What to work on: Lines from the records below that contain the word "turquoise" are to be copied out.

Provided information:

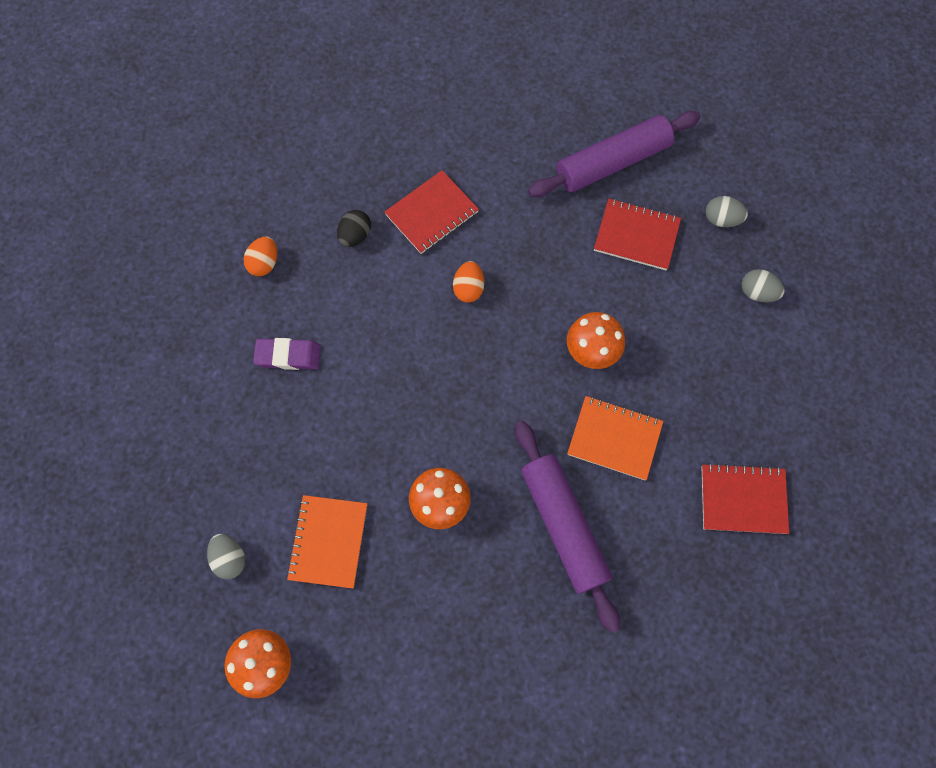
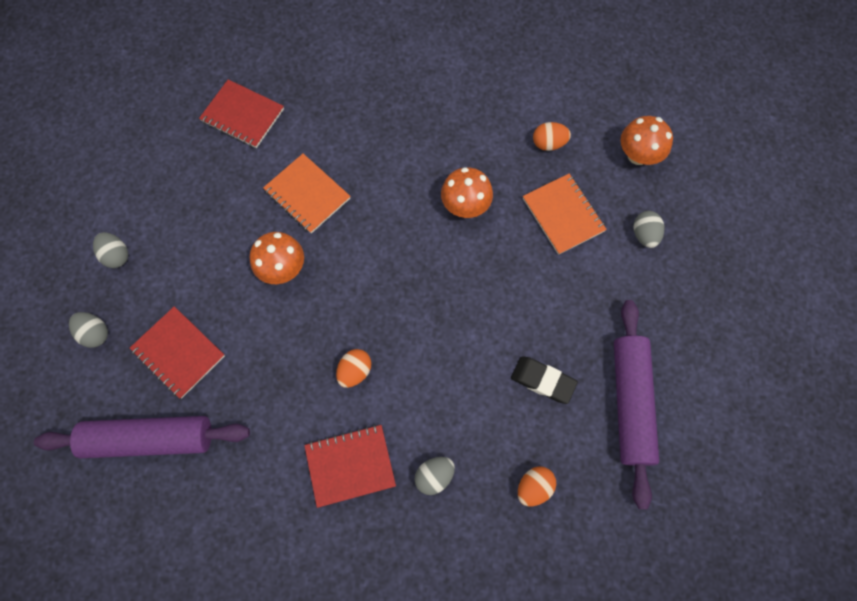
camera: 155 degrees left, 0 degrees up
(288, 355) = (542, 381): purple eraser -> black eraser
(328, 541) = (563, 215): orange notebook -> orange notebook turned 60 degrees counterclockwise
(355, 236) = (434, 476): black egg -> grey egg
(378, 628) = (548, 143): none -> orange egg
(563, 525) = (382, 153): purple rolling pin -> purple rolling pin (630, 402)

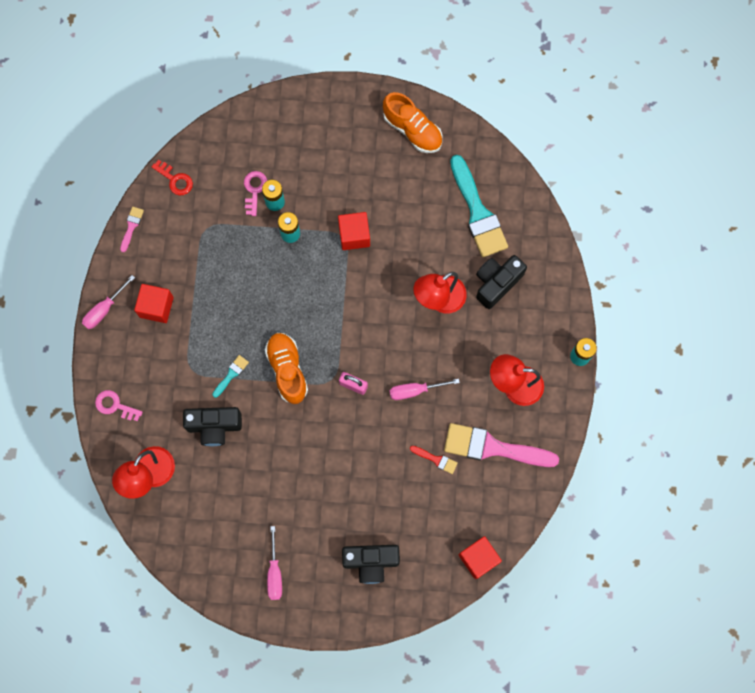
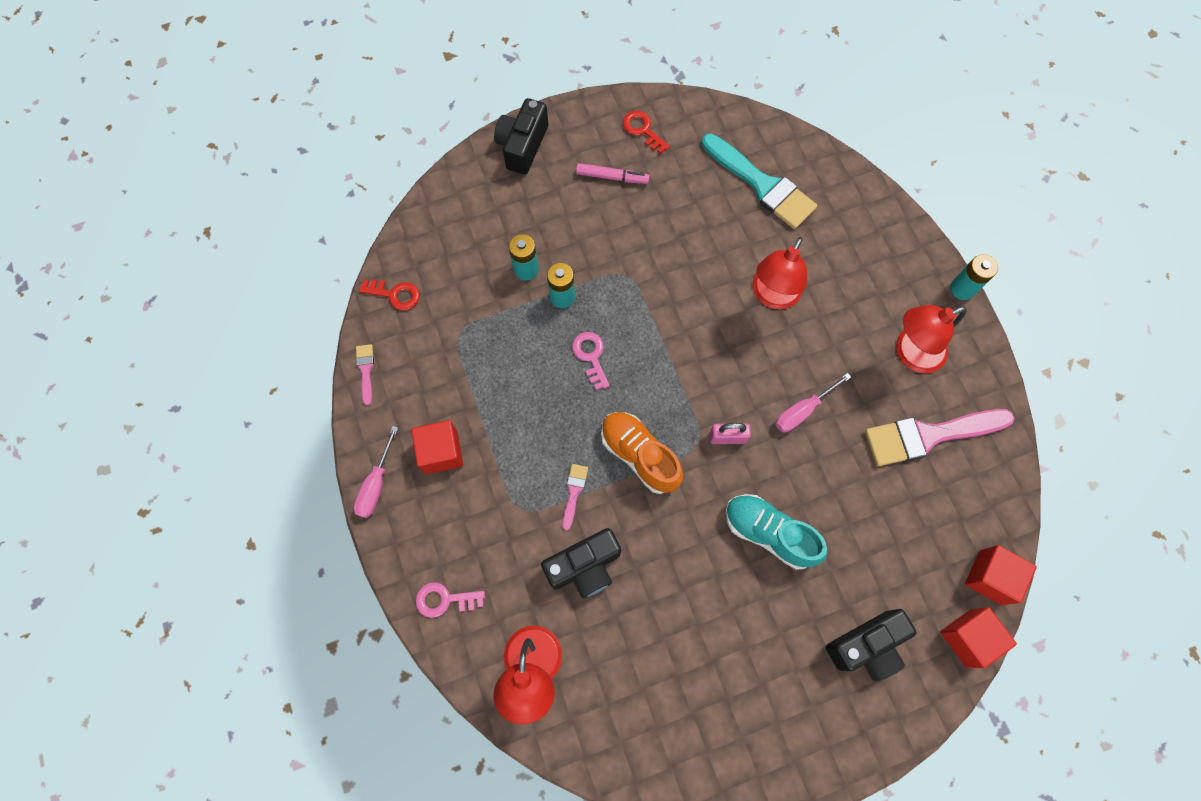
camera: 25 degrees left, 5 degrees down
(231, 374) = (574, 492): turquoise brush -> pink brush
(254, 190) = (495, 266): pink key -> pink key (591, 356)
(275, 573) = (756, 721): pink screwdriver -> none
(346, 461) = (769, 533): none -> turquoise shoe
(354, 235) = (637, 267): red cube -> red cube (968, 638)
(371, 158) = (612, 177): none -> pink marker
(412, 130) = (642, 130): orange shoe -> red key
(436, 459) = (872, 480): red brush -> none
(496, 283) = (825, 250): black camera -> black camera (522, 146)

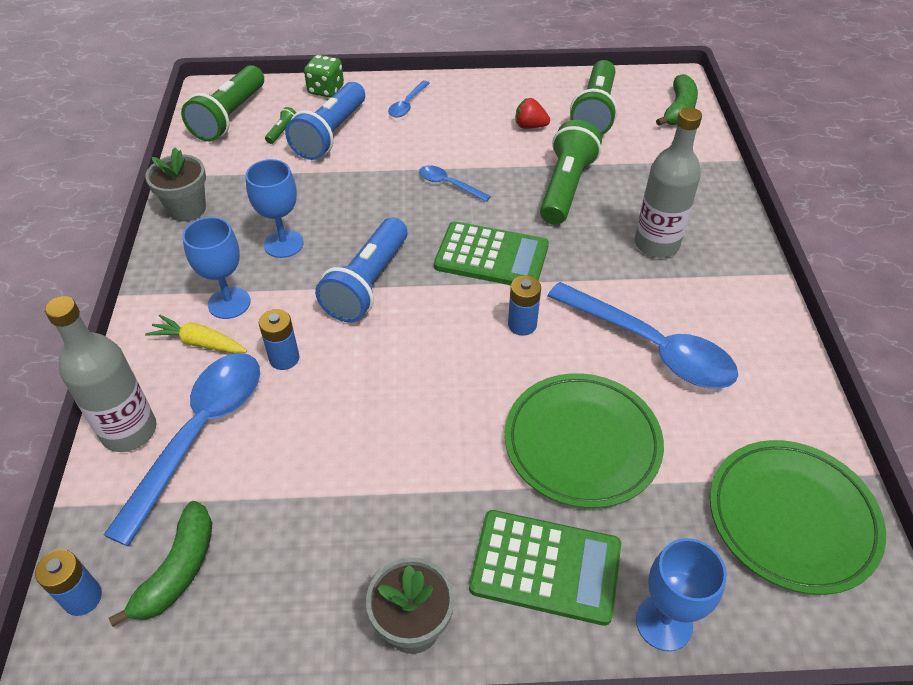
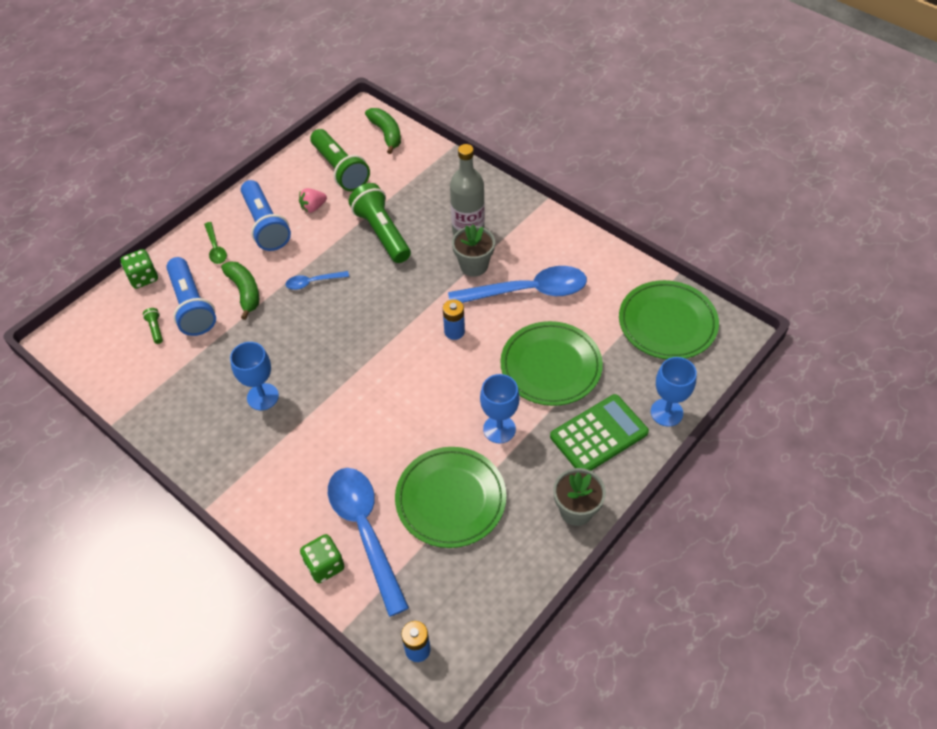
camera: 45 degrees left, 5 degrees up
(129, 431) = (324, 565): grey bottle -> green dice
(178, 570) = (445, 594): green banana -> green banana (245, 292)
(187, 209) = (167, 427): grey flower pot -> grey flower pot (474, 265)
(199, 342) = (295, 490): yellow carrot -> none
(229, 303) = (280, 456): blue goblet -> blue goblet (499, 429)
(230, 117) = (101, 347): green flashlight -> none
(284, 358) = (355, 456): blue battery -> none
(308, 480) = (450, 499): none -> green plate
(367, 284) = (345, 378): blue flashlight -> blue flashlight (266, 225)
(407, 104) = (215, 248): blue spoon -> green spoon
(491, 256) = (392, 307): green calculator -> none
(530, 126) = (313, 207): red strawberry -> pink strawberry

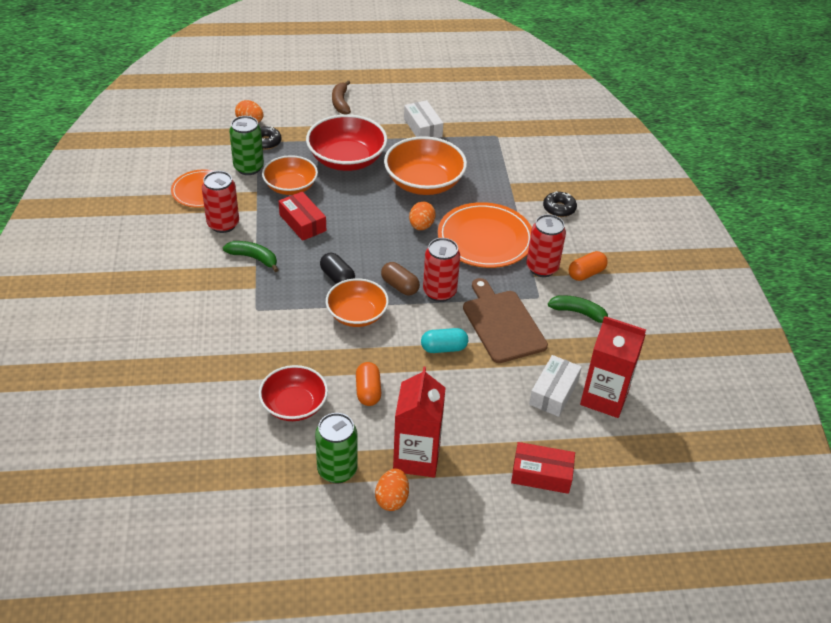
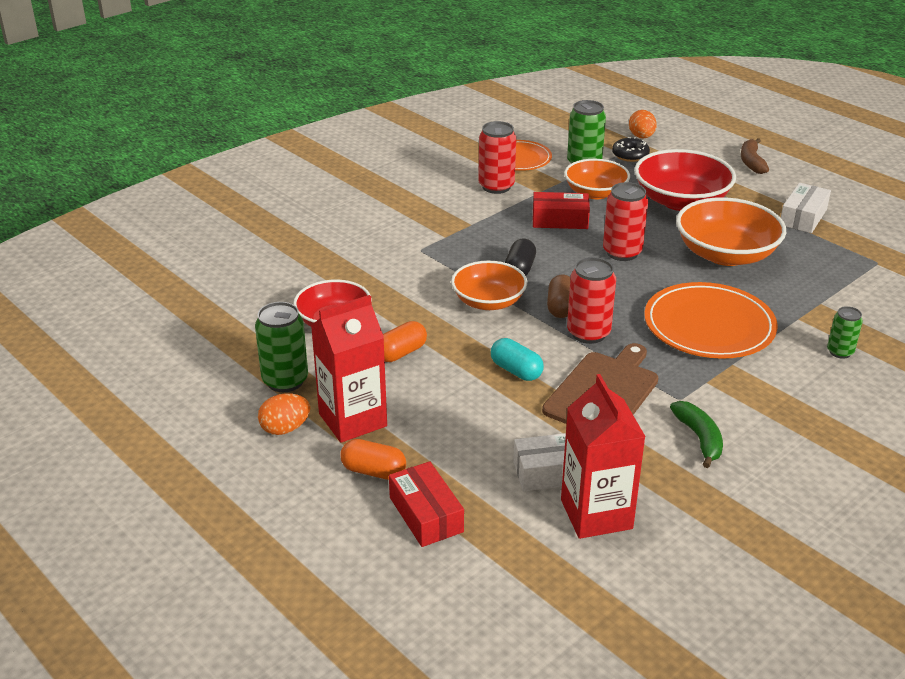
camera: 55 degrees right, 10 degrees down
(253, 258) = (478, 219): green banana -> none
(302, 223) = (560, 220): red box -> red box turned 75 degrees clockwise
(341, 103) = (751, 162): brown banana -> brown banana turned 45 degrees counterclockwise
(421, 226) = (662, 281): orange egg -> none
(542, 268) = (727, 381): red can -> red can (622, 252)
(559, 208) = (840, 352): black donut -> green can
(586, 273) = (769, 416): orange capsule -> orange capsule (373, 471)

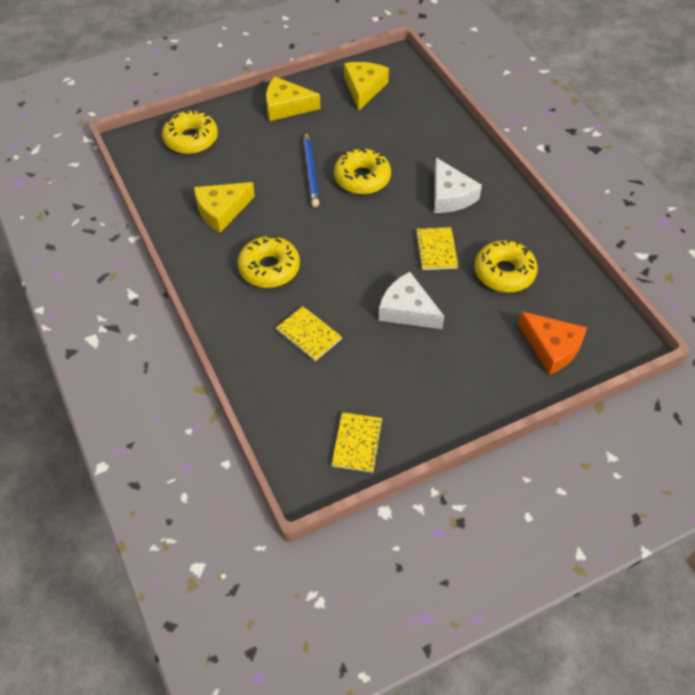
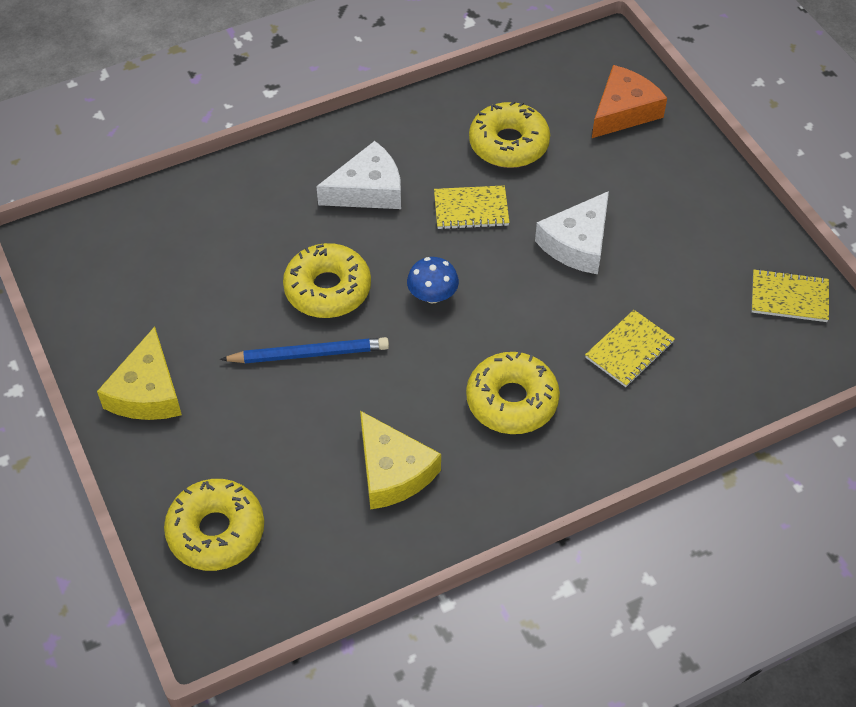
camera: 90 degrees left, 0 degrees up
(357, 229) = (432, 295): none -> blue mushroom
(364, 88) = (117, 285): yellow cheese -> none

Task output:
(231, 374) = (574, 492): turquoise brush -> pink brush
(346, 461) = (769, 533): none -> turquoise shoe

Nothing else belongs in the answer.